■ DIRECTIONS FOR THIS TASK ■
Since pictures are not wanted, repeat only the text of the records, word for word.

══════════════════════════════

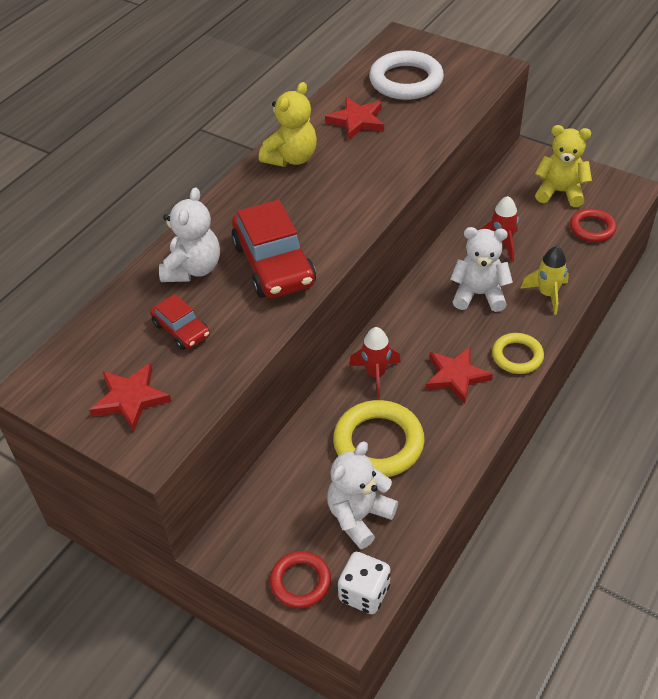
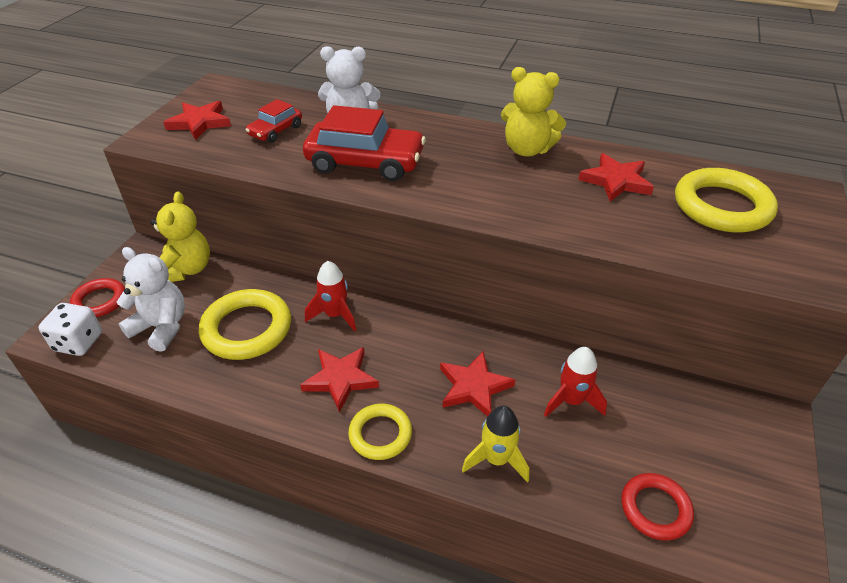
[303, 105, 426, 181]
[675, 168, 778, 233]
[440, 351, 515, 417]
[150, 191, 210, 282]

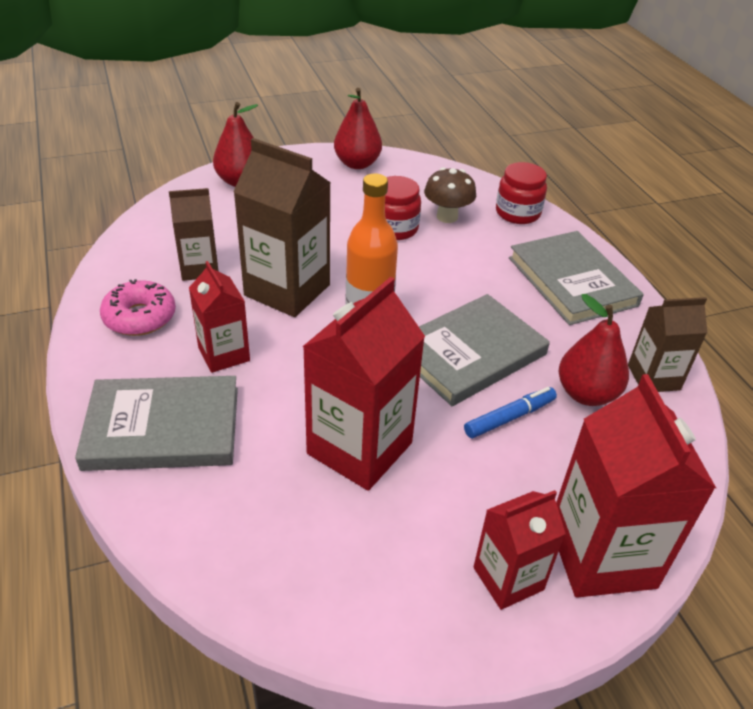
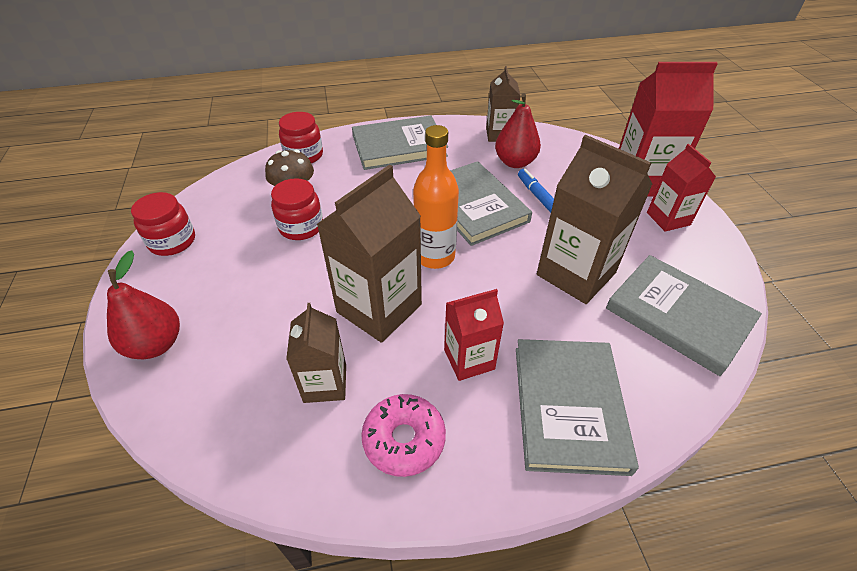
[537, 135, 653, 304]
[131, 192, 195, 256]
[606, 255, 762, 376]

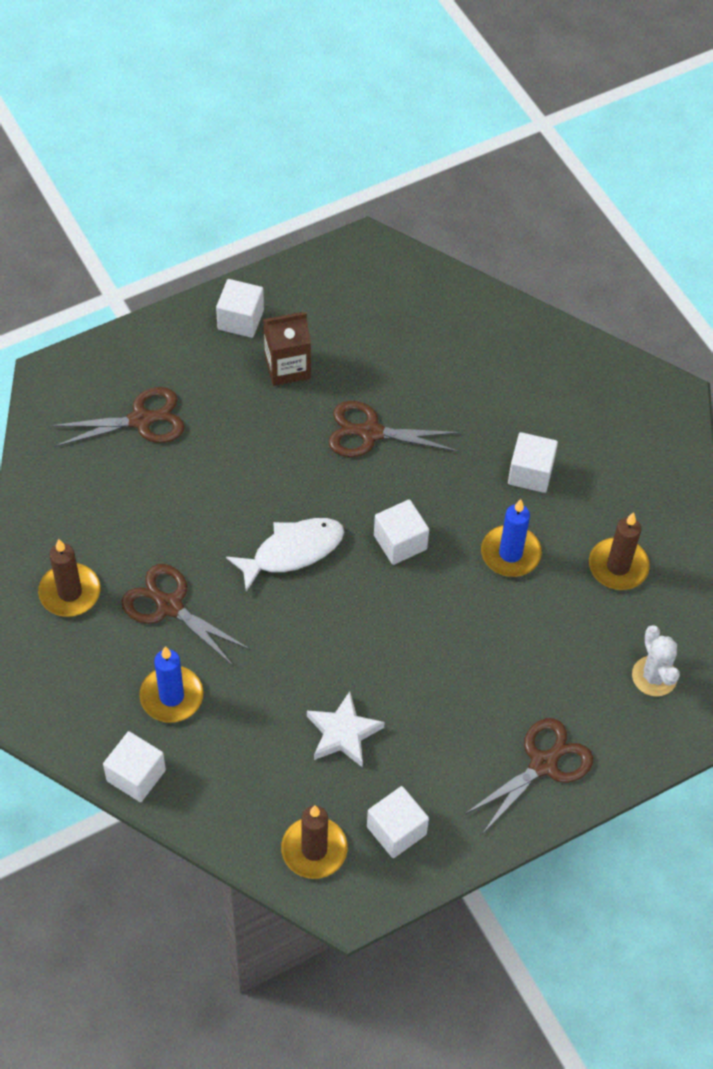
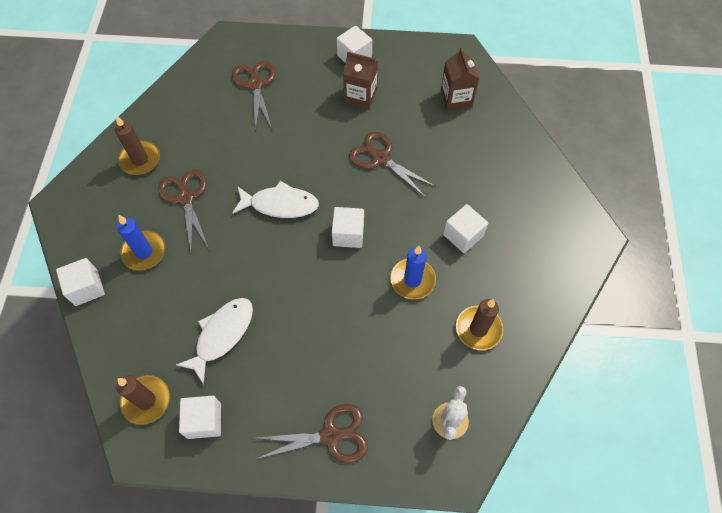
[232, 61, 276, 131]
[176, 298, 253, 385]
[441, 47, 479, 111]

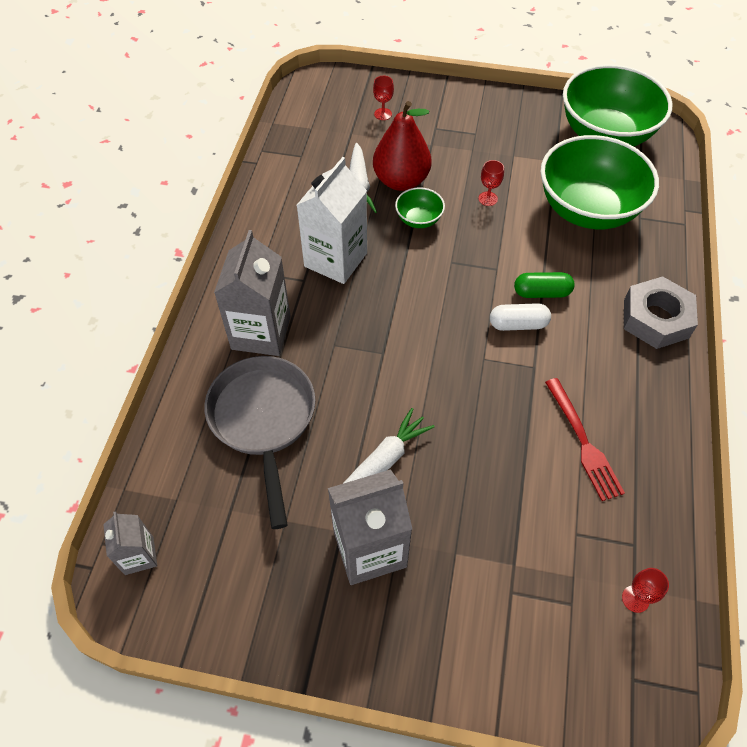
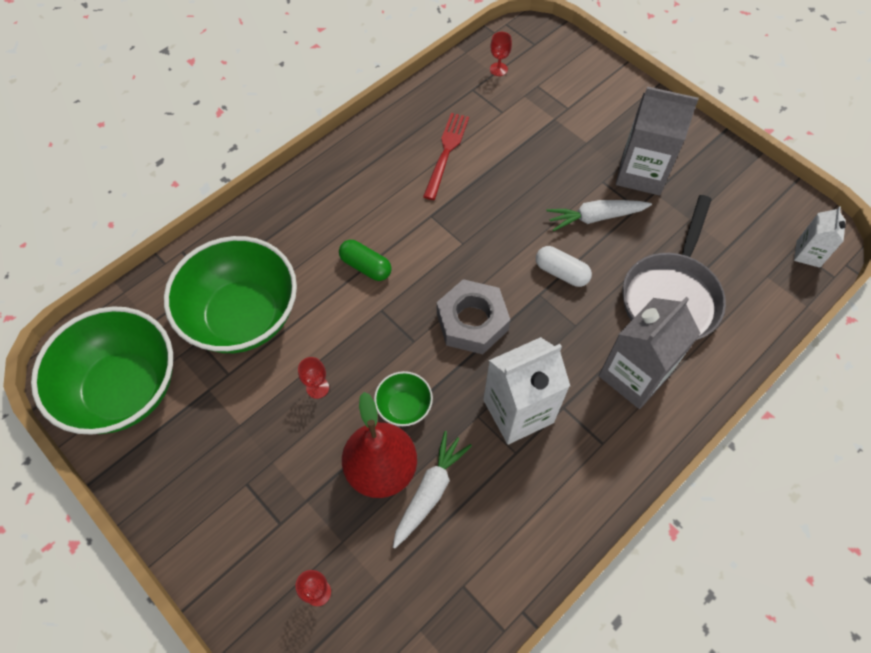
[794, 206, 846, 268]
[536, 246, 592, 287]
[437, 279, 510, 354]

══════════════════════════════

■ EXERCISE RESPONSE ■
[303, 105, 426, 181]
[675, 168, 778, 233]
[440, 351, 515, 417]
[150, 191, 210, 282]

[537, 135, 653, 304]
[131, 192, 195, 256]
[606, 255, 762, 376]

[232, 61, 276, 131]
[176, 298, 253, 385]
[441, 47, 479, 111]

[794, 206, 846, 268]
[536, 246, 592, 287]
[437, 279, 510, 354]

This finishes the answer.